## TASK DETAILS
No pictures, nothing altered: return the data below.

## TASK INPUTS

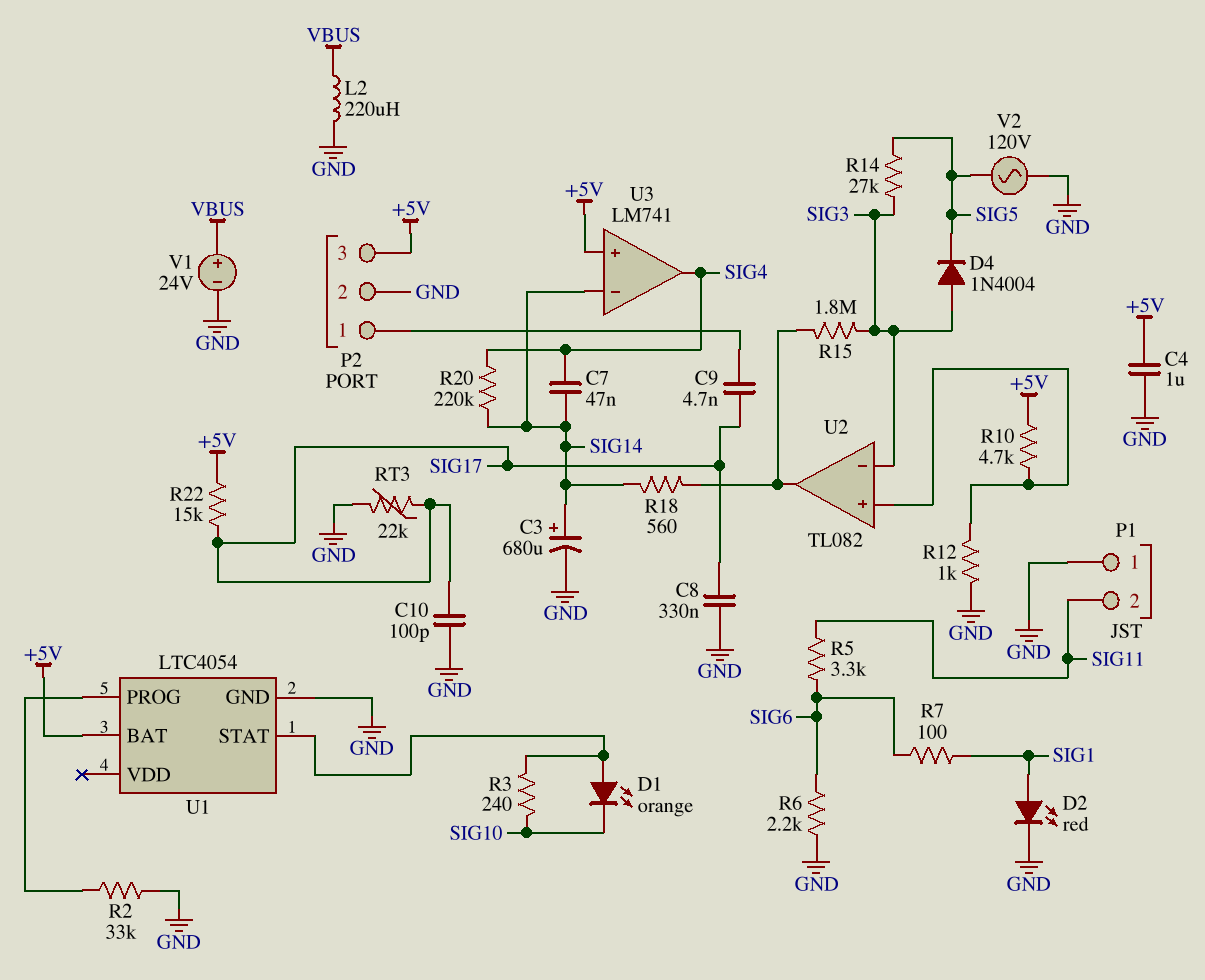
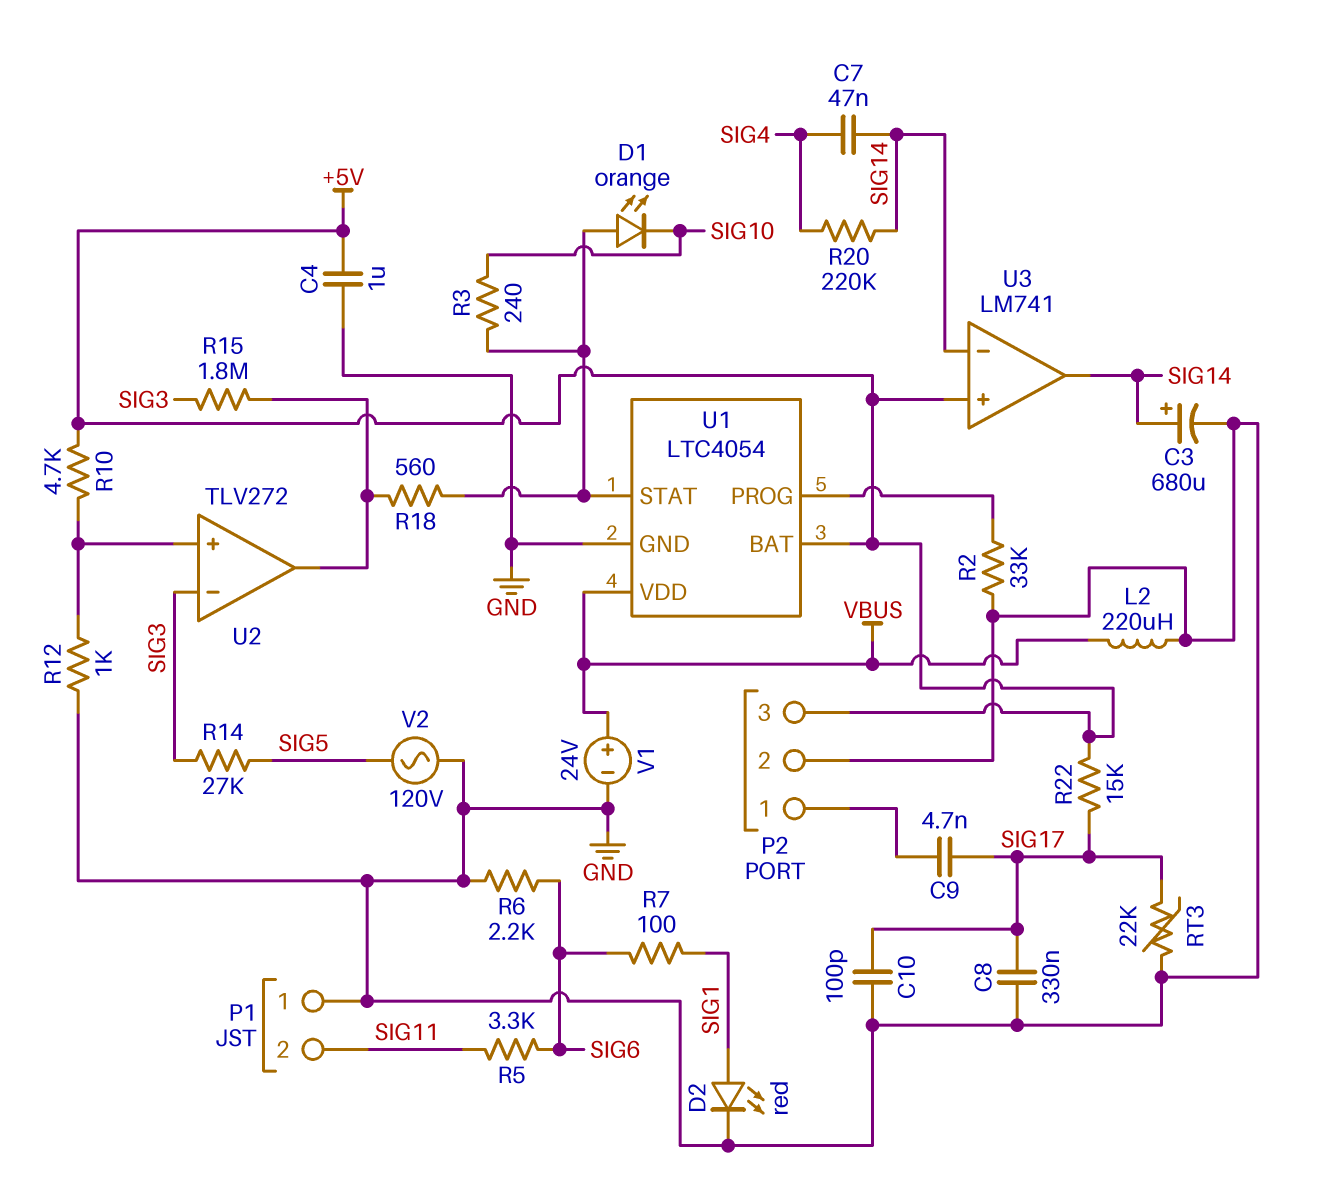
D4: diode 1N4004 (A SIG3, K SIG5) -> none
R18: 560 (SIG14, U2/out) -> 560 (U1/STAT, U2/out)
U1 pin VDD: none -> VBUS
U2: TL082 -> TLV272
U3 pin out: SIG4 -> SIG14

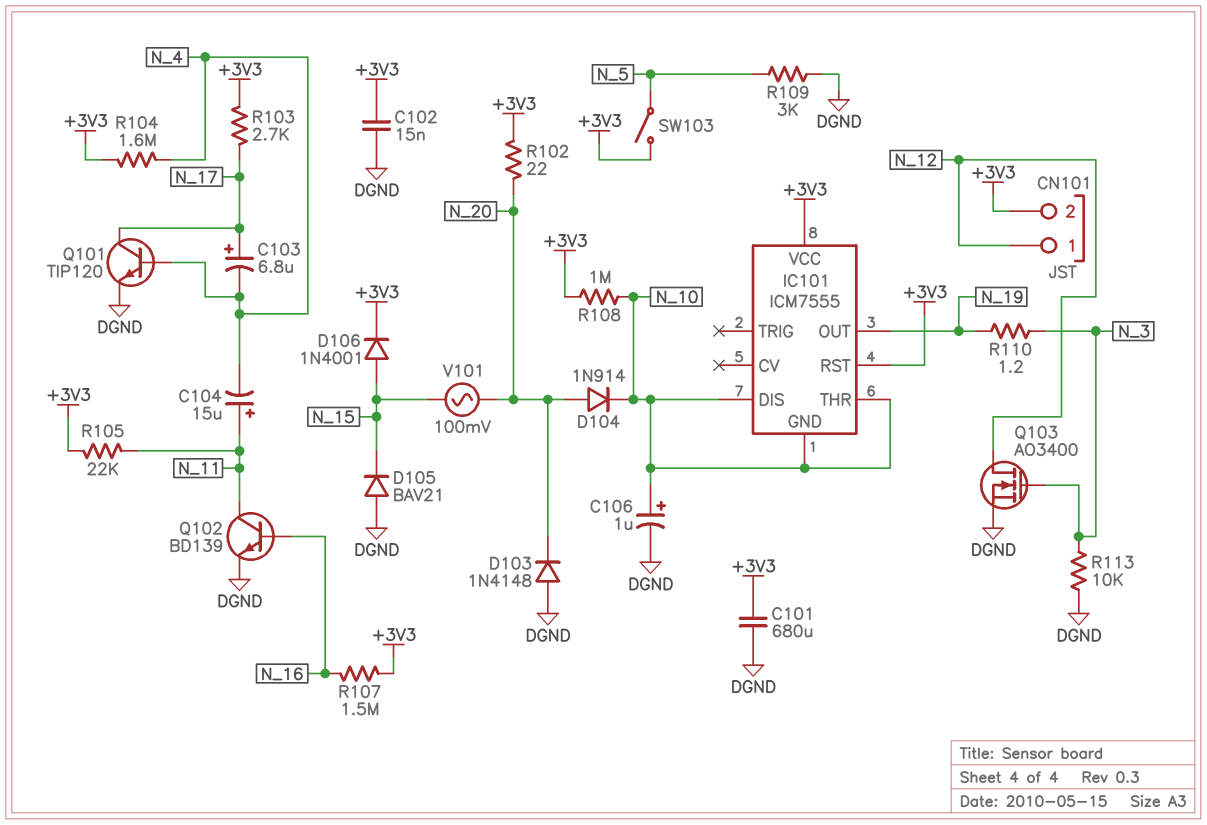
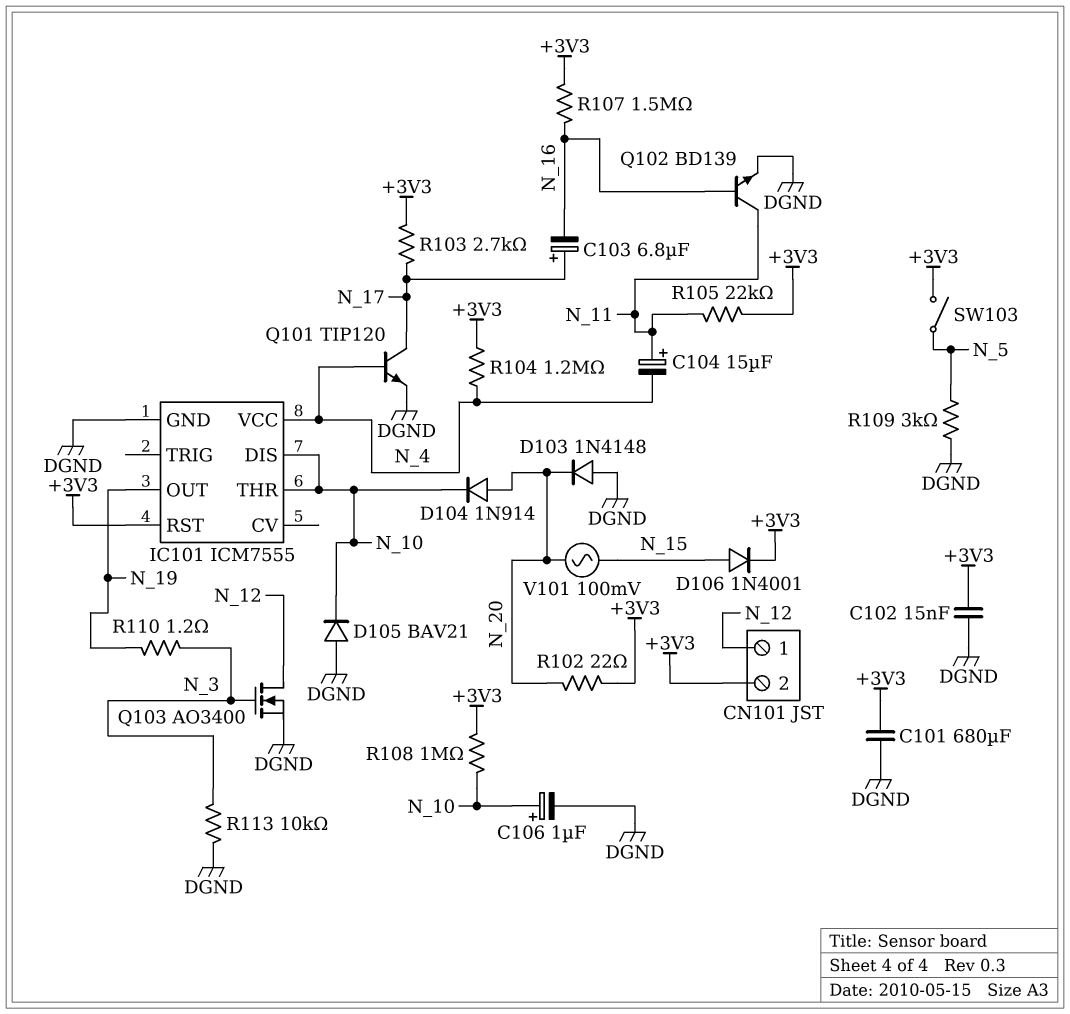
C103: 6.8uF (plus N_17, minus N_4) -> 6.8uF (plus N_17, minus N_16)
D105: diode BAV21 (A DGND, K N_15) -> diode BAV21 (A DGND, K N_10)
IC101 pin GND: N_10 -> DGND
IC101 pin VCC: +3V3 -> N_4
R104: 1.6M (+3V3, N_4) -> 1.2M (+3V3, N_4)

## FINISHED TASK
D4: diode 1N4004 (A SIG3, K SIG5) -> none
R18: 560 (SIG14, U2/out) -> 560 (U1/STAT, U2/out)
U1 pin VDD: none -> VBUS
U2: TL082 -> TLV272
U3 pin out: SIG4 -> SIG14

C103: 6.8uF (plus N_17, minus N_4) -> 6.8uF (plus N_17, minus N_16)
D105: diode BAV21 (A DGND, K N_15) -> diode BAV21 (A DGND, K N_10)
IC101 pin GND: N_10 -> DGND
IC101 pin VCC: +3V3 -> N_4
R104: 1.6M (+3V3, N_4) -> 1.2M (+3V3, N_4)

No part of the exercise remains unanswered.